DATA SUPPLIED:
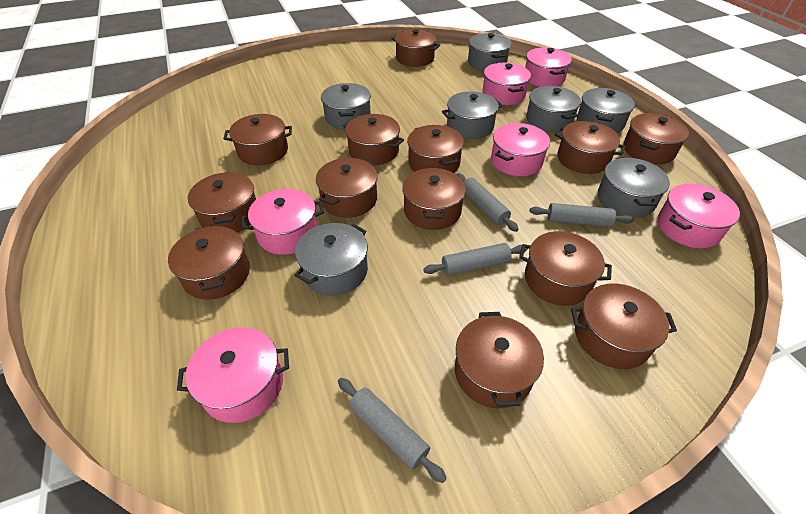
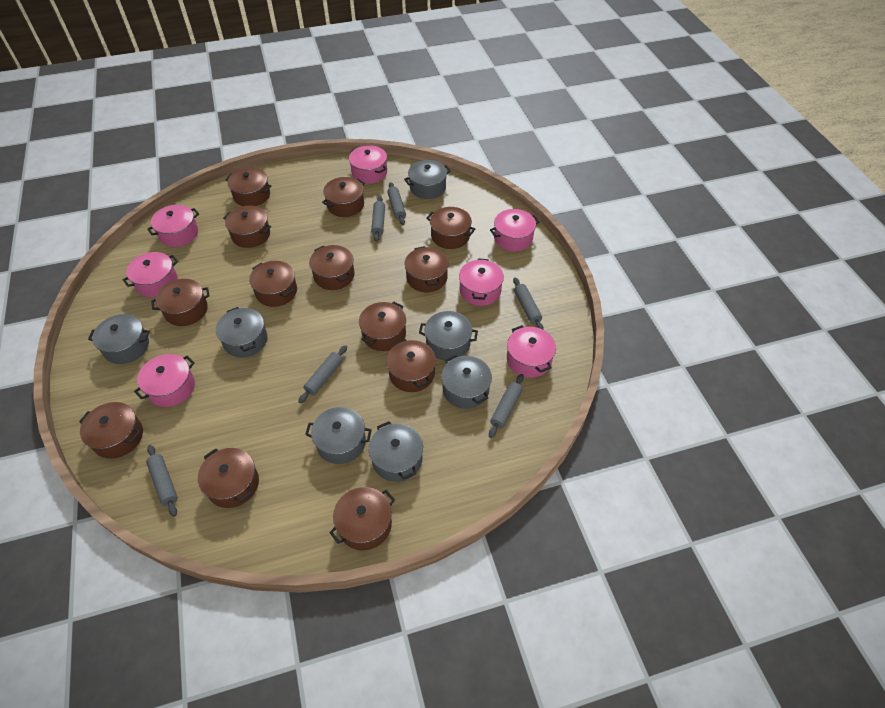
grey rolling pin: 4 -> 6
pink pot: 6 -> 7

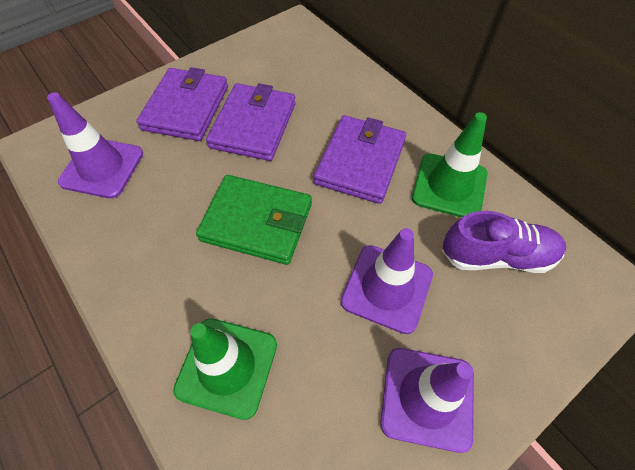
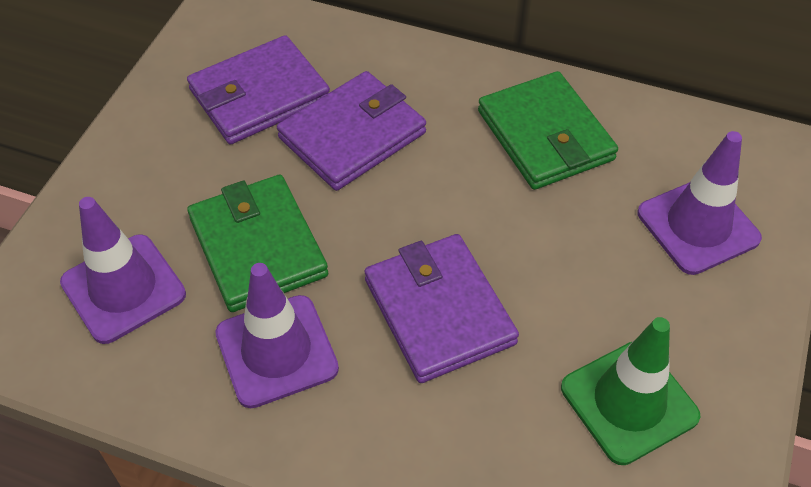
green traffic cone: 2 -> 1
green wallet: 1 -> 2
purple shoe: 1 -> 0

WORK INSTRUCTIONS:
Begin with the line that holds "green traffic cone: 2 -> 1" and write out each line from there to the end of the material, exactly as it stands. Include nothing else.

EXERCISE RESULT:
green traffic cone: 2 -> 1
green wallet: 1 -> 2
purple shoe: 1 -> 0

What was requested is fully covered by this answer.